• TASK: Using the listing below, copy exactly the lines from the one containing "blue nut [224,526,310,605]" to the one containing "none -> turquoise hammer [335,467,395,562]", both lines included, and no others.

• EXERCISE DATA:
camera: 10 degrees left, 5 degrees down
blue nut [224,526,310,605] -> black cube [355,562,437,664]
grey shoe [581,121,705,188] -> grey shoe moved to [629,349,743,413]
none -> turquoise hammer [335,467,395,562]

---

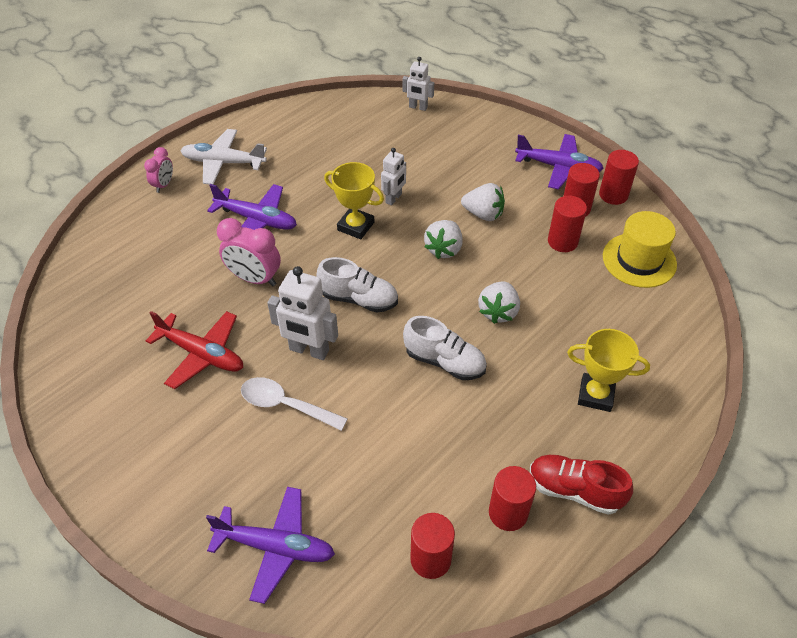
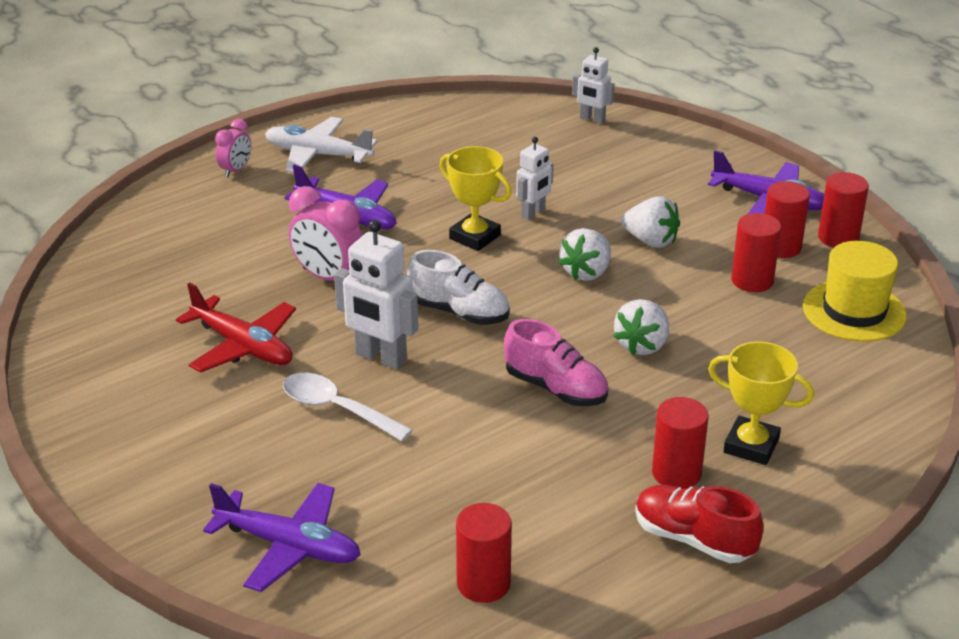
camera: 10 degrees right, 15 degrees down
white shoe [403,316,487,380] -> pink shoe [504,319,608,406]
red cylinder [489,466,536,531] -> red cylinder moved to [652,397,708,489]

...

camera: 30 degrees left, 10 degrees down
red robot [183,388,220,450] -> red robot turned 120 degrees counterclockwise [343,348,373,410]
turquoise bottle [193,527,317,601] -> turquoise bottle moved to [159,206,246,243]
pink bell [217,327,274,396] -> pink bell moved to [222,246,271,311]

• RESULT:
blue nut [224,526,310,605] -> black cube [355,562,437,664]
grey shoe [581,121,705,188] -> grey shoe moved to [629,349,743,413]
none -> turquoise hammer [335,467,395,562]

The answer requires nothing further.